[Records drawn from a dataset]
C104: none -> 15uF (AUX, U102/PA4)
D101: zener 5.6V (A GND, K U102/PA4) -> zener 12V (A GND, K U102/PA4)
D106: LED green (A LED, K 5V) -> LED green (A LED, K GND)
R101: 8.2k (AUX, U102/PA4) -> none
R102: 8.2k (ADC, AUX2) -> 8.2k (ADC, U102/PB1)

## WORK TO BE COMPLETED
Find how many lines in the records contain the string "none", then give the number alone.

## OUTPUT FOR THIS EXERCISE
2